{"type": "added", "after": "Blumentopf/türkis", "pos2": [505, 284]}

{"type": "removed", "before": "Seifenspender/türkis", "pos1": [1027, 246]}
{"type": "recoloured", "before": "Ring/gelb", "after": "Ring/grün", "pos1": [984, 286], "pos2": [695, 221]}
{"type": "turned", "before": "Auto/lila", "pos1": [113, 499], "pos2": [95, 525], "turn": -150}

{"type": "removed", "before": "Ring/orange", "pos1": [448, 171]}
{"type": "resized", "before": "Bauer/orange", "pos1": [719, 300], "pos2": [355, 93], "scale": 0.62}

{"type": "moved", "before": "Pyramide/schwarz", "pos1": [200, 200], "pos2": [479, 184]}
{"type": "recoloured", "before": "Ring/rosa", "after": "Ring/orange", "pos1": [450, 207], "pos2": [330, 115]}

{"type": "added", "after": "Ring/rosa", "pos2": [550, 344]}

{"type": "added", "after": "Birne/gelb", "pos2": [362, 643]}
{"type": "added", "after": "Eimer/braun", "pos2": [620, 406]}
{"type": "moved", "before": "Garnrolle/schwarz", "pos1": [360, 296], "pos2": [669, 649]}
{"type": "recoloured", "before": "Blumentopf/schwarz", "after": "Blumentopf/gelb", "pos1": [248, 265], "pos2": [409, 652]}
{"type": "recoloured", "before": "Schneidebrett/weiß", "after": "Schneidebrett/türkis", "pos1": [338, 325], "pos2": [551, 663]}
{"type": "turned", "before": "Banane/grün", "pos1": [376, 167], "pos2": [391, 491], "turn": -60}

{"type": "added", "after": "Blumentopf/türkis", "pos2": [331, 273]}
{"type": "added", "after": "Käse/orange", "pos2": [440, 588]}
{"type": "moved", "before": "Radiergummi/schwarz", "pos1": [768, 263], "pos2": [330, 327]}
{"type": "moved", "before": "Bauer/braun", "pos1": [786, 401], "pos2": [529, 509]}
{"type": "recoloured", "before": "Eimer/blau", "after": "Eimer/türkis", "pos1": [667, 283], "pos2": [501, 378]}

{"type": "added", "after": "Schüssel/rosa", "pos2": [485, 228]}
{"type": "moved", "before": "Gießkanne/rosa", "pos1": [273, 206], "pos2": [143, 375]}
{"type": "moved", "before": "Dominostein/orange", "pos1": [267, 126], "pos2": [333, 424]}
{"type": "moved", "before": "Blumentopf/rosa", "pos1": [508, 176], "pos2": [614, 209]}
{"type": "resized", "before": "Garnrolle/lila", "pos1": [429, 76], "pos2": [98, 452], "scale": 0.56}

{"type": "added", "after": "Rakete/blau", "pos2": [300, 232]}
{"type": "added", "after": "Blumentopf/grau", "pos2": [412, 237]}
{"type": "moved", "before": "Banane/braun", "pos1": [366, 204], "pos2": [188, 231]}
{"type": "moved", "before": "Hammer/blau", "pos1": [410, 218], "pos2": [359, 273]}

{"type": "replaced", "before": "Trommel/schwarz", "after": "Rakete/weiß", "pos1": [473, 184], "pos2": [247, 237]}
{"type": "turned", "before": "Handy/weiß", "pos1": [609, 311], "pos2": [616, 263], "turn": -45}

■ **Task item**
A word-for-word transcription of the listing above is what the answer should contain.

■ **Solution below**
{"type": "added", "after": "Blumentopf/türkis", "pos2": [505, 284]}

{"type": "removed", "before": "Seifenspender/türkis", "pos1": [1027, 246]}
{"type": "recoloured", "before": "Ring/gelb", "after": "Ring/grün", "pos1": [984, 286], "pos2": [695, 221]}
{"type": "turned", "before": "Auto/lila", "pos1": [113, 499], "pos2": [95, 525], "turn": -150}

{"type": "removed", "before": "Ring/orange", "pos1": [448, 171]}
{"type": "resized", "before": "Bauer/orange", "pos1": [719, 300], "pos2": [355, 93], "scale": 0.62}

{"type": "moved", "before": "Pyramide/schwarz", "pos1": [200, 200], "pos2": [479, 184]}
{"type": "recoloured", "before": "Ring/rosa", "after": "Ring/orange", "pos1": [450, 207], "pos2": [330, 115]}

{"type": "added", "after": "Ring/rosa", "pos2": [550, 344]}

{"type": "added", "after": "Birne/gelb", "pos2": [362, 643]}
{"type": "added", "after": "Eimer/braun", "pos2": [620, 406]}
{"type": "moved", "before": "Garnrolle/schwarz", "pos1": [360, 296], "pos2": [669, 649]}
{"type": "recoloured", "before": "Blumentopf/schwarz", "after": "Blumentopf/gelb", "pos1": [248, 265], "pos2": [409, 652]}
{"type": "recoloured", "before": "Schneidebrett/weiß", "after": "Schneidebrett/türkis", "pos1": [338, 325], "pos2": [551, 663]}
{"type": "turned", "before": "Banane/grün", "pos1": [376, 167], "pos2": [391, 491], "turn": -60}

{"type": "added", "after": "Blumentopf/türkis", "pos2": [331, 273]}
{"type": "added", "after": "Käse/orange", "pos2": [440, 588]}
{"type": "moved", "before": "Radiergummi/schwarz", "pos1": [768, 263], "pos2": [330, 327]}
{"type": "moved", "before": "Bauer/braun", "pos1": [786, 401], "pos2": [529, 509]}
{"type": "recoloured", "before": "Eimer/blau", "after": "Eimer/türkis", "pos1": [667, 283], "pos2": [501, 378]}

{"type": "added", "after": "Schüssel/rosa", "pos2": [485, 228]}
{"type": "moved", "before": "Gießkanne/rosa", "pos1": [273, 206], "pos2": [143, 375]}
{"type": "moved", "before": "Dominostein/orange", "pos1": [267, 126], "pos2": [333, 424]}
{"type": "moved", "before": "Blumentopf/rosa", "pos1": [508, 176], "pos2": [614, 209]}
{"type": "resized", "before": "Garnrolle/lila", "pos1": [429, 76], "pos2": [98, 452], "scale": 0.56}

{"type": "added", "after": "Rakete/blau", "pos2": [300, 232]}
{"type": "added", "after": "Blumentopf/grau", "pos2": [412, 237]}
{"type": "moved", "before": "Banane/braun", "pos1": [366, 204], "pos2": [188, 231]}
{"type": "moved", "before": "Hammer/blau", "pos1": [410, 218], "pos2": [359, 273]}

{"type": "replaced", "before": "Trommel/schwarz", "after": "Rakete/weiß", "pos1": [473, 184], "pos2": [247, 237]}
{"type": "turned", "before": "Handy/weiß", "pos1": [609, 311], "pos2": [616, 263], "turn": -45}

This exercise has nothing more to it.